WHAT YOU ARE ASKED TO DO
Exclude any images and output the remaining records exactly.

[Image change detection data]
────
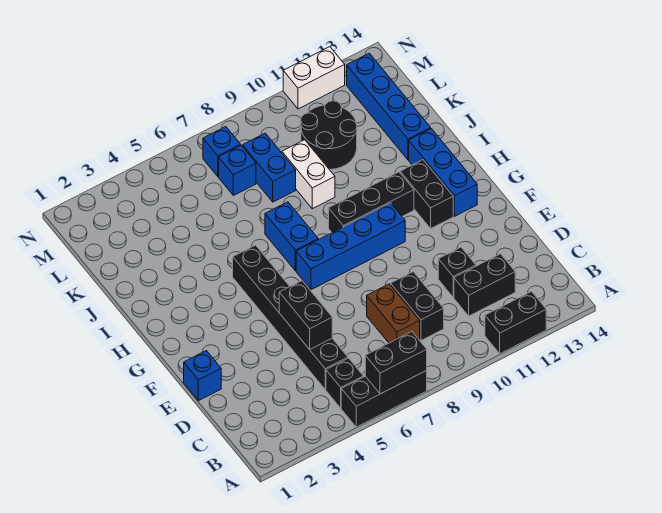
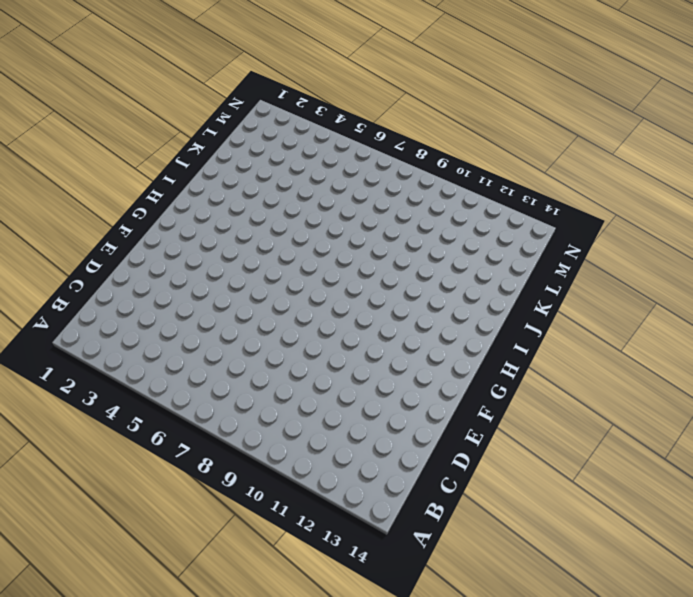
none -> black brick A5:A7 level 1
none -> black brick A11:A12 level 1
none -> black brick B5 level 1

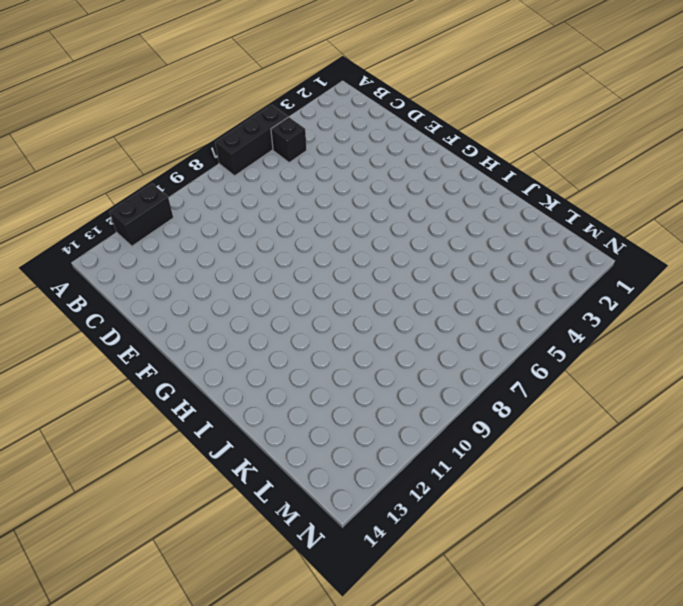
none -> black brick C5:H5 level 1
none -> brown brick C8:D8 level 1
none -> black brick C9:D9 level 1

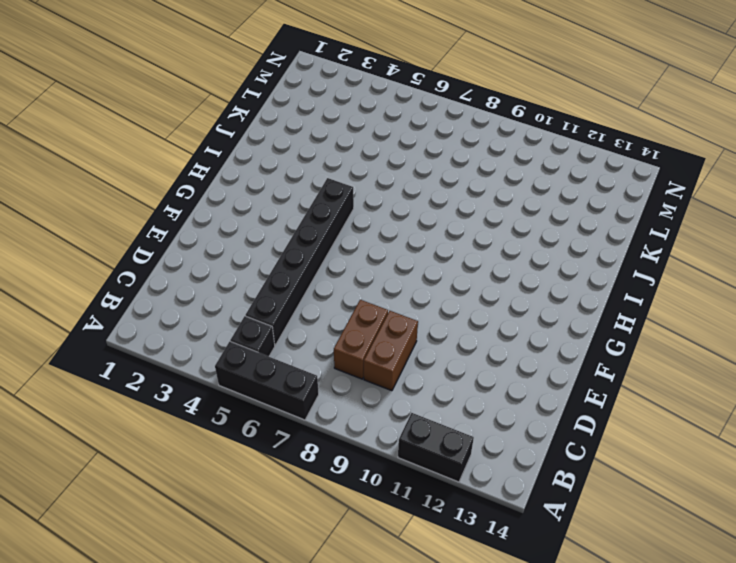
brown brick C9:D9 level 1 -> black brick C9:D9 level 1
none -> black brick C11:C12 level 1
none -> black brick D11 level 1
none -> blue brick E1 level 1

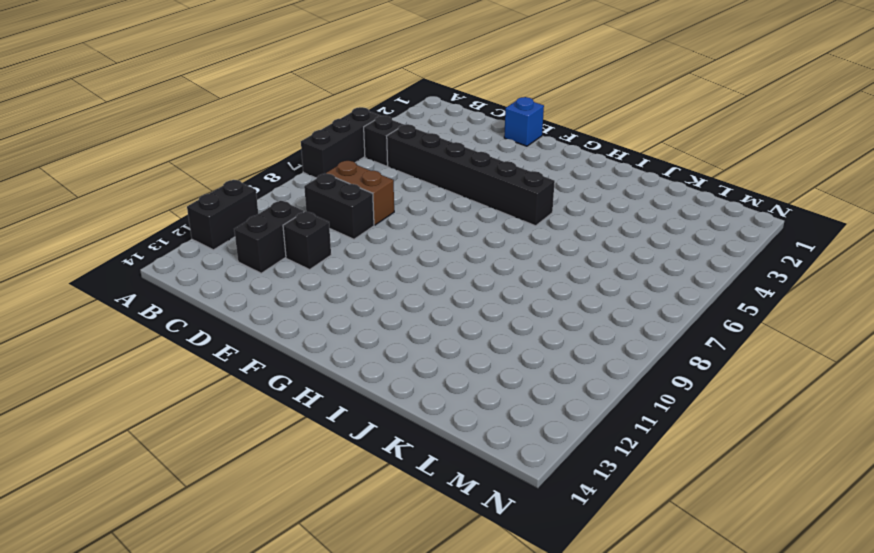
none -> blue brick G7:G10 level 1
none -> black brick G12:H12 level 1
none -> blue brick G13:I13 level 1

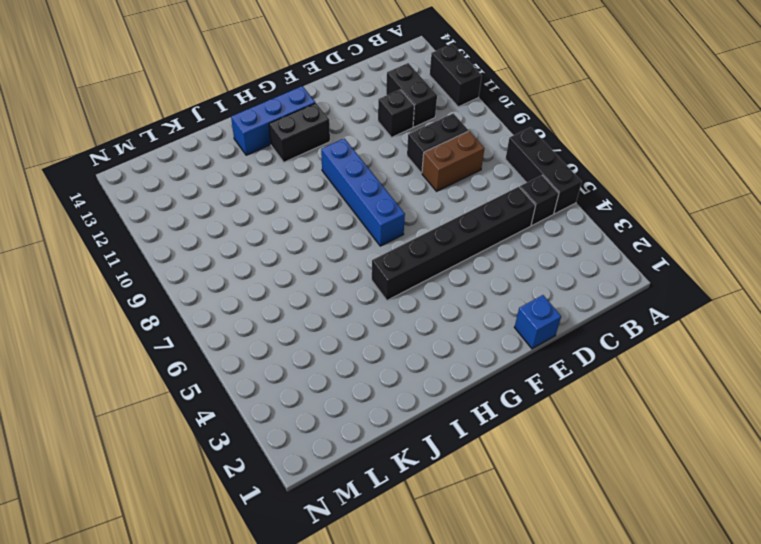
none -> blue brick H7:I7 level 1
none -> black brick H9:H11 level 1
none -> white brick J9:K9 level 1

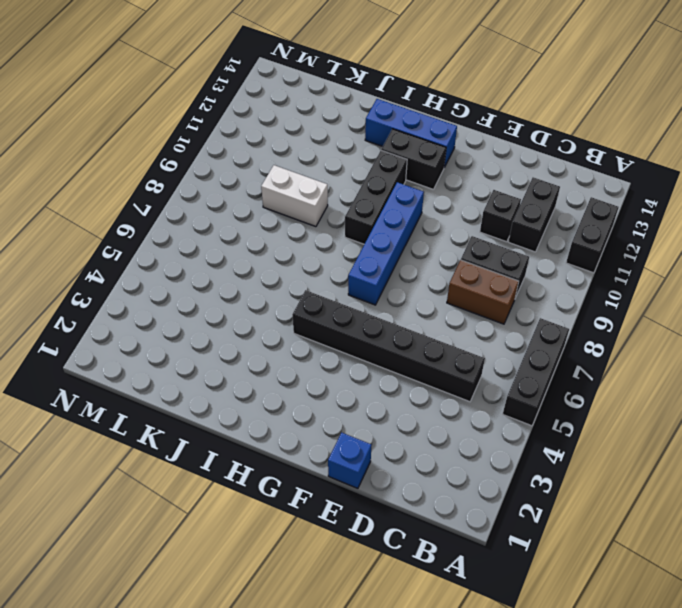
none -> black brick B5 level 1
none -> blue brick H7:I7 level 1
none -> blue brick J13:M13 level 1

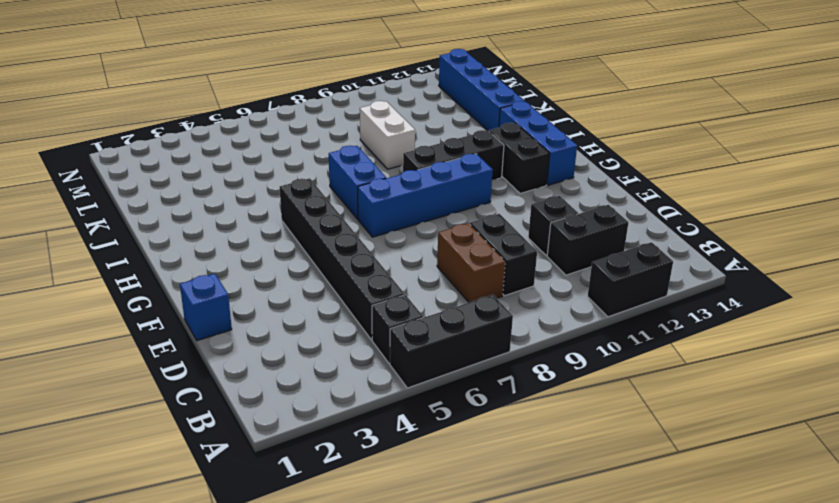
none -> blue brick K8:L8 level 1
none -> black round brick K10:L11 level 1
none -> blue brick L7 level 1

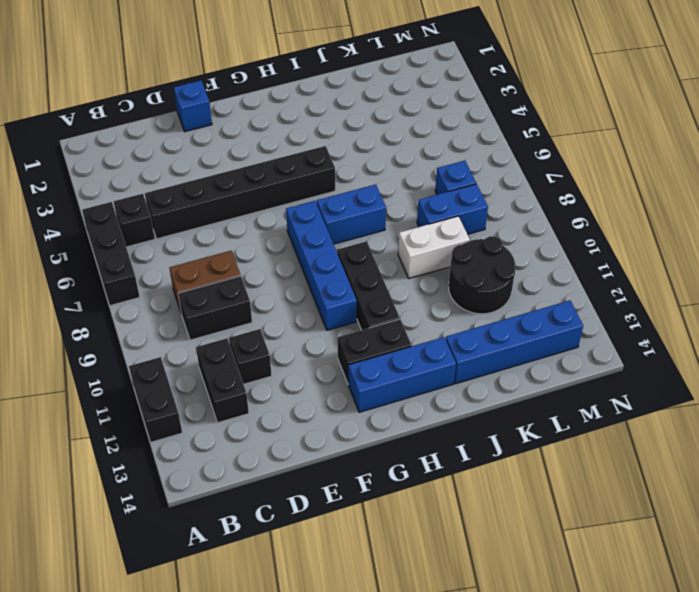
none -> blue brick M7 level 1
none -> white brick N11:N12 level 1
none -> black brick A6:A7 level 2

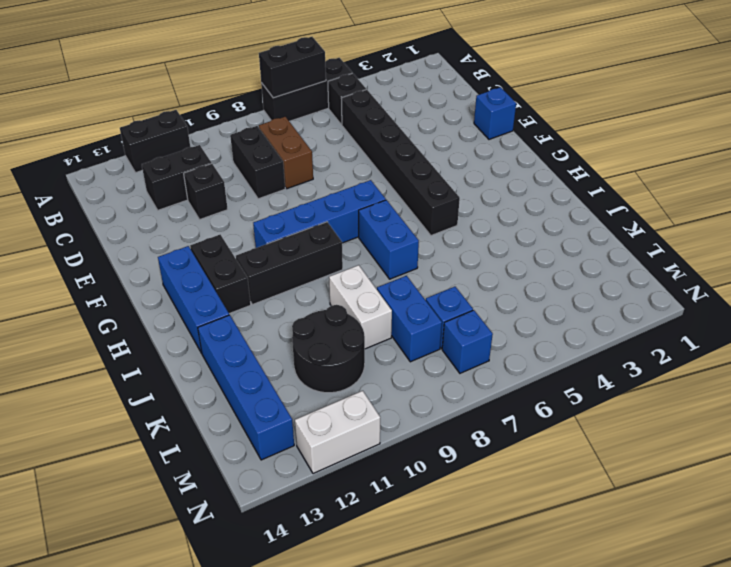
none -> black brick D5:E5 level 2

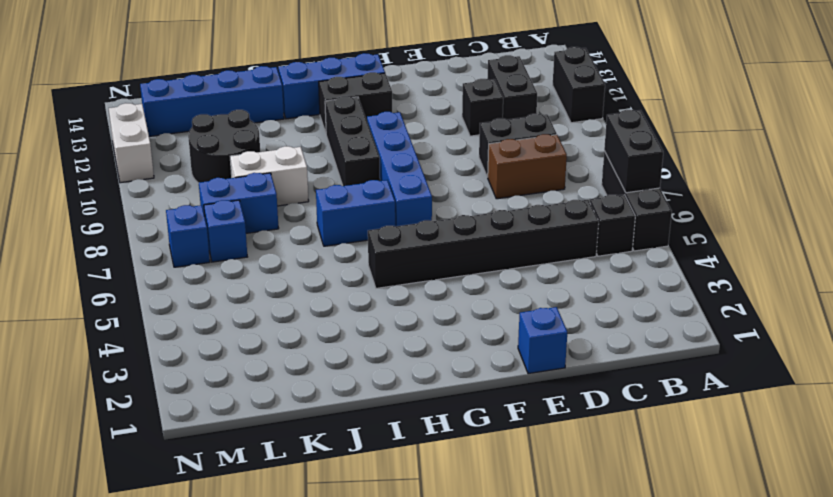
none -> black brick D5:E5 level 2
────
ANSWER FOR THE TASK
none -> black brick A5:A7 level 1
none -> black brick A11:A12 level 1
none -> black brick B5 level 1

none -> black brick C5:H5 level 1
none -> brown brick C8:D8 level 1
none -> black brick C9:D9 level 1

brown brick C9:D9 level 1 -> black brick C9:D9 level 1
none -> black brick C11:C12 level 1
none -> black brick D11 level 1
none -> blue brick E1 level 1

none -> blue brick G7:G10 level 1
none -> black brick G12:H12 level 1
none -> blue brick G13:I13 level 1

none -> blue brick H7:I7 level 1
none -> black brick H9:H11 level 1
none -> white brick J9:K9 level 1

none -> black brick B5 level 1
none -> blue brick H7:I7 level 1
none -> blue brick J13:M13 level 1

none -> blue brick K8:L8 level 1
none -> black round brick K10:L11 level 1
none -> blue brick L7 level 1

none -> blue brick M7 level 1
none -> white brick N11:N12 level 1
none -> black brick A6:A7 level 2

none -> black brick D5:E5 level 2

none -> black brick D5:E5 level 2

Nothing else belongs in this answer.